[Start of Attachment]

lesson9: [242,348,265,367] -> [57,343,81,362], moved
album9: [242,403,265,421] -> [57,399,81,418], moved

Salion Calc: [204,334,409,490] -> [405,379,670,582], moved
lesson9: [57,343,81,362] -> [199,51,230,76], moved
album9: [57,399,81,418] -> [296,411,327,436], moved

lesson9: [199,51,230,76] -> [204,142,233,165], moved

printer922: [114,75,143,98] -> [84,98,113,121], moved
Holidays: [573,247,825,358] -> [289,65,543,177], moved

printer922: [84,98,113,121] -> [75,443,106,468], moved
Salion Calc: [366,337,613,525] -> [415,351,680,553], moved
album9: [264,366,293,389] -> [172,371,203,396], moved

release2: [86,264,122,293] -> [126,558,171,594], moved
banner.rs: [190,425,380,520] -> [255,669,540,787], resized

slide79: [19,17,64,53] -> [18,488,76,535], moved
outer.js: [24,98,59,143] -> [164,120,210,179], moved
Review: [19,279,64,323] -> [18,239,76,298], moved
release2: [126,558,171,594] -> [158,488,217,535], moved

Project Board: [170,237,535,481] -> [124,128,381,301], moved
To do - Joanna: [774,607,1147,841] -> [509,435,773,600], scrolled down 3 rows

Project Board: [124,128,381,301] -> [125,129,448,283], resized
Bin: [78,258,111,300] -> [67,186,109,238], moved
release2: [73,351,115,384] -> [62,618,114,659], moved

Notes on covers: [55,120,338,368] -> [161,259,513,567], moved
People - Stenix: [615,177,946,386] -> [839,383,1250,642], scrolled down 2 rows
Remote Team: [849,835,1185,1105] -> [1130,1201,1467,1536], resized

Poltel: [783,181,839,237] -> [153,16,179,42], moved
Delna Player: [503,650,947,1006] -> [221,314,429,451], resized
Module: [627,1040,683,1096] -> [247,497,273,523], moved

[End of Attachment]

■ Exercise prompt
Return the listing above in its exact form.

■ Result for this exercise
lesson9: [242,348,265,367] -> [57,343,81,362], moved
album9: [242,403,265,421] -> [57,399,81,418], moved

Salion Calc: [204,334,409,490] -> [405,379,670,582], moved
lesson9: [57,343,81,362] -> [199,51,230,76], moved
album9: [57,399,81,418] -> [296,411,327,436], moved

lesson9: [199,51,230,76] -> [204,142,233,165], moved

printer922: [114,75,143,98] -> [84,98,113,121], moved
Holidays: [573,247,825,358] -> [289,65,543,177], moved

printer922: [84,98,113,121] -> [75,443,106,468], moved
Salion Calc: [366,337,613,525] -> [415,351,680,553], moved
album9: [264,366,293,389] -> [172,371,203,396], moved

release2: [86,264,122,293] -> [126,558,171,594], moved
banner.rs: [190,425,380,520] -> [255,669,540,787], resized

slide79: [19,17,64,53] -> [18,488,76,535], moved
outer.js: [24,98,59,143] -> [164,120,210,179], moved
Review: [19,279,64,323] -> [18,239,76,298], moved
release2: [126,558,171,594] -> [158,488,217,535], moved

Project Board: [170,237,535,481] -> [124,128,381,301], moved
To do - Joanna: [774,607,1147,841] -> [509,435,773,600], scrolled down 3 rows

Project Board: [124,128,381,301] -> [125,129,448,283], resized
Bin: [78,258,111,300] -> [67,186,109,238], moved
release2: [73,351,115,384] -> [62,618,114,659], moved

Notes on covers: [55,120,338,368] -> [161,259,513,567], moved
People - Stenix: [615,177,946,386] -> [839,383,1250,642], scrolled down 2 rows
Remote Team: [849,835,1185,1105] -> [1130,1201,1467,1536], resized

Poltel: [783,181,839,237] -> [153,16,179,42], moved
Delna Player: [503,650,947,1006] -> [221,314,429,451], resized
Module: [627,1040,683,1096] -> [247,497,273,523], moved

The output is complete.